Assigned task. Search the records below for "(436, 475) = (848, 330): green teapot -> none". Return that line and all remaining lines exactly.

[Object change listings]
=====

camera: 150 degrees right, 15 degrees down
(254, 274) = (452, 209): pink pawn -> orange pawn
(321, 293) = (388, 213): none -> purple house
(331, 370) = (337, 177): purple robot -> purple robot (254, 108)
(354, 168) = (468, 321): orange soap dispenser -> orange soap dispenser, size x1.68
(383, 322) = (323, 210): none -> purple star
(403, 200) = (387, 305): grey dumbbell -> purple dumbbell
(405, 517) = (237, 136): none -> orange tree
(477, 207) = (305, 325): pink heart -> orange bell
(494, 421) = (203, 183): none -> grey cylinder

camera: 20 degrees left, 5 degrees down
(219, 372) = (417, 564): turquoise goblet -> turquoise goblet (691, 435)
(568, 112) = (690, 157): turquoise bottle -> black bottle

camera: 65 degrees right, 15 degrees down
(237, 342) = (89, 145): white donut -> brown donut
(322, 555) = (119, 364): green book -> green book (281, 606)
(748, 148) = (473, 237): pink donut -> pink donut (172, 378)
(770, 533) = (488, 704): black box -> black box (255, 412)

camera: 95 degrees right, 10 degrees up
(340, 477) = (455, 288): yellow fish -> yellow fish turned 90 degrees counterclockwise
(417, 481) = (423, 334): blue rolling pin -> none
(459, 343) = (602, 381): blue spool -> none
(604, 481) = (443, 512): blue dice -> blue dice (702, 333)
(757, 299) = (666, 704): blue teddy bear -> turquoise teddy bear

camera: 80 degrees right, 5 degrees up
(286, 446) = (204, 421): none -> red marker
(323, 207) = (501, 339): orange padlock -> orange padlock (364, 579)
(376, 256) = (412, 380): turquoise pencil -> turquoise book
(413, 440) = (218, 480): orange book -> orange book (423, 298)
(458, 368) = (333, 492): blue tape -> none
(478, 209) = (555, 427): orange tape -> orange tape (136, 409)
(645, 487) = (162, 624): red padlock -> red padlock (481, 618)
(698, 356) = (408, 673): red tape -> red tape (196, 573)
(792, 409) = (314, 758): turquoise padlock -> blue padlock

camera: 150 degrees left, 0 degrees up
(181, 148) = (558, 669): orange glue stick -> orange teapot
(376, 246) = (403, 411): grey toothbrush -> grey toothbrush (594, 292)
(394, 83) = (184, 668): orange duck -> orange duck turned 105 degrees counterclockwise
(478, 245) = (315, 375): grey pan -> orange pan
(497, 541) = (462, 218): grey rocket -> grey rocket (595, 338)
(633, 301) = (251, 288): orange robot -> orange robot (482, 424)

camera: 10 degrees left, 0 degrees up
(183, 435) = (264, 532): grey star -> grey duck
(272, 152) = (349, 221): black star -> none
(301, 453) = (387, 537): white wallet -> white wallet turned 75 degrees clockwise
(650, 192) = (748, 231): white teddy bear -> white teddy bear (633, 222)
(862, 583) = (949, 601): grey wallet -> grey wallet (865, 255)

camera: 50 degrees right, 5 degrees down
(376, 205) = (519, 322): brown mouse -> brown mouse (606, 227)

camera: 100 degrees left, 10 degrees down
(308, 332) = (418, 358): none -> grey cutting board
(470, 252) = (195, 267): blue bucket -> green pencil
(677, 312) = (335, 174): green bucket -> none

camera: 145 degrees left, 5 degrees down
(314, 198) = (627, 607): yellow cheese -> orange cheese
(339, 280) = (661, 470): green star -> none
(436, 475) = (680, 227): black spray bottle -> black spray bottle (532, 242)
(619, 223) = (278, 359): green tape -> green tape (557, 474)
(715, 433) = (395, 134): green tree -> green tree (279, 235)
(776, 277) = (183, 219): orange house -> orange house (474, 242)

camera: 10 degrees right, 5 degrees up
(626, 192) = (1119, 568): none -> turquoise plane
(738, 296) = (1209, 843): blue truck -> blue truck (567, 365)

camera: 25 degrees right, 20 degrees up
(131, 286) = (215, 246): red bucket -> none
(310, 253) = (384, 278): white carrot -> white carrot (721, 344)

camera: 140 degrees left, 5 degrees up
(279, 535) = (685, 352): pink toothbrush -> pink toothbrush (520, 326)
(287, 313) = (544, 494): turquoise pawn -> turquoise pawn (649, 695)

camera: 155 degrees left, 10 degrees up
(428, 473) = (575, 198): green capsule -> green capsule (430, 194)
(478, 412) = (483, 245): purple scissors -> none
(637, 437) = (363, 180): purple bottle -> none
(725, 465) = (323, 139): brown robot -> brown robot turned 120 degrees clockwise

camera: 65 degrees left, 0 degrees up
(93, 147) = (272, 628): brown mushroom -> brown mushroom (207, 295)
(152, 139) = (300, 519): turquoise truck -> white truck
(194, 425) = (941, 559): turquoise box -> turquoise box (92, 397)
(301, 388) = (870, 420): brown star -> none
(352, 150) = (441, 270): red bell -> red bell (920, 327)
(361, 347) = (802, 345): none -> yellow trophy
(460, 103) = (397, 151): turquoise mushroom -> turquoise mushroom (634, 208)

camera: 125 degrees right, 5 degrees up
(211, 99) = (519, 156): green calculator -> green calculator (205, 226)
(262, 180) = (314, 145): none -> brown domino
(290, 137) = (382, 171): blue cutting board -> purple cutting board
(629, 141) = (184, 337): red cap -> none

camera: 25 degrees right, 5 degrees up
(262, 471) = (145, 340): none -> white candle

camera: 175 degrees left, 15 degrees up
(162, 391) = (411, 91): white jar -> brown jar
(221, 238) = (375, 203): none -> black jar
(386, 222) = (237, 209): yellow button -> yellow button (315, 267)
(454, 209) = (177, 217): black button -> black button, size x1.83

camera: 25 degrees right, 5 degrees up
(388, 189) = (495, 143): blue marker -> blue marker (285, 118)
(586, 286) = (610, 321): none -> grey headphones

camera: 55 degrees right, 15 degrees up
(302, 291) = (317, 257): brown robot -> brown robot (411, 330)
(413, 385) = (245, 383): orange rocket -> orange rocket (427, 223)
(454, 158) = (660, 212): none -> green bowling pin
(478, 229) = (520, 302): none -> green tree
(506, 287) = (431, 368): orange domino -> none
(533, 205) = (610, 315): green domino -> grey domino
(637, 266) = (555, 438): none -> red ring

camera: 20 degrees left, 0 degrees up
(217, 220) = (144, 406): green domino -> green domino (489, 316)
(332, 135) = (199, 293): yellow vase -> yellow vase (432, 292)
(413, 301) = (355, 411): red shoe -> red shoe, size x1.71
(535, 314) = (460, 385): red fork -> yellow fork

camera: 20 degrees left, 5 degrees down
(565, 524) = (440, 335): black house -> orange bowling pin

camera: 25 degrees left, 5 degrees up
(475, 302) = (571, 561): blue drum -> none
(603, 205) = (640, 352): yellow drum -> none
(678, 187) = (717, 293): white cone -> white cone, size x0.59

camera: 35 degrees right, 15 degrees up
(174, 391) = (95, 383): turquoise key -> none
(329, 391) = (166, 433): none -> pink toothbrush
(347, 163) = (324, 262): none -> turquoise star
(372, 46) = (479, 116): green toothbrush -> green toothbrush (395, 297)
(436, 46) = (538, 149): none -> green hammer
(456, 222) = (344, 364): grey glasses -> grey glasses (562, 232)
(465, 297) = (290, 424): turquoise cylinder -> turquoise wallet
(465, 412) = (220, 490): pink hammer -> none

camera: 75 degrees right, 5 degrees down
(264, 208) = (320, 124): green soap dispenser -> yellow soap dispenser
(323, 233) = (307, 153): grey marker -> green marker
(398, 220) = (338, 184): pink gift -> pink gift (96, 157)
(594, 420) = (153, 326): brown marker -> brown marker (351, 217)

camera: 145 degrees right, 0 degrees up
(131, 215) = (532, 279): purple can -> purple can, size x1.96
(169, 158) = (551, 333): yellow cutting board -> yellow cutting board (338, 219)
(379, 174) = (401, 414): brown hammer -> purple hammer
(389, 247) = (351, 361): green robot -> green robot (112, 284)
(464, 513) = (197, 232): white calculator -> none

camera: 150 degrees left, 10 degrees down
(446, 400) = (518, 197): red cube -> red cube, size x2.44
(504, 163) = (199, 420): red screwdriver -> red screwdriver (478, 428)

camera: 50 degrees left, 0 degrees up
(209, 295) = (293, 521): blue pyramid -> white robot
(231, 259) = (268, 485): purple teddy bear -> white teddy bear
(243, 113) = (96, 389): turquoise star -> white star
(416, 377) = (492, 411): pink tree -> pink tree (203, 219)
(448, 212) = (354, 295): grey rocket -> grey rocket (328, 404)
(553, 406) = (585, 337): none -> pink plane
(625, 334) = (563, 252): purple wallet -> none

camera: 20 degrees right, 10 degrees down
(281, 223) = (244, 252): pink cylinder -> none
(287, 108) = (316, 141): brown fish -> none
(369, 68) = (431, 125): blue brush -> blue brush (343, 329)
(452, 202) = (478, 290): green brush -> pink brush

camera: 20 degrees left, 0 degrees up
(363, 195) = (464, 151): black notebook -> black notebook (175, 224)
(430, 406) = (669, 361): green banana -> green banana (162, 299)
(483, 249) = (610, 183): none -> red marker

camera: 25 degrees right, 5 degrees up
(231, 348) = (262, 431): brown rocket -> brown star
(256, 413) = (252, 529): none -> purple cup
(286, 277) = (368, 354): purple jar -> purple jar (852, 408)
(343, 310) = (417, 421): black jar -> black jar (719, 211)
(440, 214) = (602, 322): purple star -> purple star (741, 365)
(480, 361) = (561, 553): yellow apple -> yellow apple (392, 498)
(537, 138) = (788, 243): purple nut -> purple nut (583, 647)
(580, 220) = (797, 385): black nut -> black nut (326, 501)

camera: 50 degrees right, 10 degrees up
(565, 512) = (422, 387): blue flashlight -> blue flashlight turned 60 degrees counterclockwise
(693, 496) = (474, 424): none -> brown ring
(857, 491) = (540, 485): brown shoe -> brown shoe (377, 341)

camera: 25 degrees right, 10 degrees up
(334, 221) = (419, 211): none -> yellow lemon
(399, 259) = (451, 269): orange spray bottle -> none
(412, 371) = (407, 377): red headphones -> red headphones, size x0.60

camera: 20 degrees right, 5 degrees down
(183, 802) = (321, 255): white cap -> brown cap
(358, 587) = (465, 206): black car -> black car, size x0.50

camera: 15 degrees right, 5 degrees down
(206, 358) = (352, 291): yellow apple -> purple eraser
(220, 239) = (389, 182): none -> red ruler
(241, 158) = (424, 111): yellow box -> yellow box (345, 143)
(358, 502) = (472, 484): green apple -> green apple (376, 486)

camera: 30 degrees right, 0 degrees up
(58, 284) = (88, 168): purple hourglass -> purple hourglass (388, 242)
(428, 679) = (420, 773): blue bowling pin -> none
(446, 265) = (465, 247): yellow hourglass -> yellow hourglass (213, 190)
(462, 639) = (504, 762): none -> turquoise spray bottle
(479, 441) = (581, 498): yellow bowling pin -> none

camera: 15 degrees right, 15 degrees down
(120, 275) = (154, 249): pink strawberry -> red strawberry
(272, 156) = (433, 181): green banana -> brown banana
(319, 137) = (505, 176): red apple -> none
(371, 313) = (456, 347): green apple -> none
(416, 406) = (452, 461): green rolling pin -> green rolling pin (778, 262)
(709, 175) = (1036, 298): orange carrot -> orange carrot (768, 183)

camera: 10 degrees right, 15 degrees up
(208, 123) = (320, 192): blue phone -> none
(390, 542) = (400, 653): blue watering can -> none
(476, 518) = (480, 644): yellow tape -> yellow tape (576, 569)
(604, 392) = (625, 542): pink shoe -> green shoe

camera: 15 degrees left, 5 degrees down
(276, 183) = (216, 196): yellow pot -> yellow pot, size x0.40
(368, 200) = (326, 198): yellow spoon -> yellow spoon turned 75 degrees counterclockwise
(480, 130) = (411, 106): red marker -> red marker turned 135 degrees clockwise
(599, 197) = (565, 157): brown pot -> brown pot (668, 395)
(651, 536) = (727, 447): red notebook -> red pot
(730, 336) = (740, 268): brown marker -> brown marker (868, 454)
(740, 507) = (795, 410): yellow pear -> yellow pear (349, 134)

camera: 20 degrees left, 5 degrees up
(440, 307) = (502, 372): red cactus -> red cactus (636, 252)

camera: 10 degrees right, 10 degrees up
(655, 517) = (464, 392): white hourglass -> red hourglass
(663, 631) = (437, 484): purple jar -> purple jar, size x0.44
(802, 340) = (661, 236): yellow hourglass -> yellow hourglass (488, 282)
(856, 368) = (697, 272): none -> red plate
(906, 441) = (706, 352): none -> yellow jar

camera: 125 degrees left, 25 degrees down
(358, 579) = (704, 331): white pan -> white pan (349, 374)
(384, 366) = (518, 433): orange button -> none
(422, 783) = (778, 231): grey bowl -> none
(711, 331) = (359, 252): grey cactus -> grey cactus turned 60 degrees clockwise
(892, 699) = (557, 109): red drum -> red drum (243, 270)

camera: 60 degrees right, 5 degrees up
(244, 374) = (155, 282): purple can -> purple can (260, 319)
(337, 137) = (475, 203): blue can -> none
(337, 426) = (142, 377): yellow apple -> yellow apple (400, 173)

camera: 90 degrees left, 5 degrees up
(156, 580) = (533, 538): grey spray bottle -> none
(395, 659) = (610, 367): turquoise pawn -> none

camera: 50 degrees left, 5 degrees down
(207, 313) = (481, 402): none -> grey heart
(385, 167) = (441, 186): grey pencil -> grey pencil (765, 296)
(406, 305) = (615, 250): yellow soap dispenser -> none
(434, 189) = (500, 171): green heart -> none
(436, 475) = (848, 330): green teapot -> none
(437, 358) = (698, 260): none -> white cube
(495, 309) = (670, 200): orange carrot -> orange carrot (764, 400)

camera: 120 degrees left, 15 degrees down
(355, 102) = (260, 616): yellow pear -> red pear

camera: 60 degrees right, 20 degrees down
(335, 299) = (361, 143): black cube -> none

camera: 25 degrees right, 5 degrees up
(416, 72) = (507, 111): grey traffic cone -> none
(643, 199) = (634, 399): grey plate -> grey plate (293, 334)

=====

Output.
(436, 475) = (848, 330): green teapot -> none
(437, 358) = (698, 260): none -> white cube
(495, 309) = (670, 200): orange carrot -> orange carrot (764, 400)

camera: 120 degrees left, 15 degrees down
(355, 102) = (260, 616): yellow pear -> red pear

camera: 60 degrees right, 20 degrees down
(335, 299) = (361, 143): black cube -> none

camera: 25 degrees right, 5 degrees up
(416, 72) = (507, 111): grey traffic cone -> none
(643, 199) = (634, 399): grey plate -> grey plate (293, 334)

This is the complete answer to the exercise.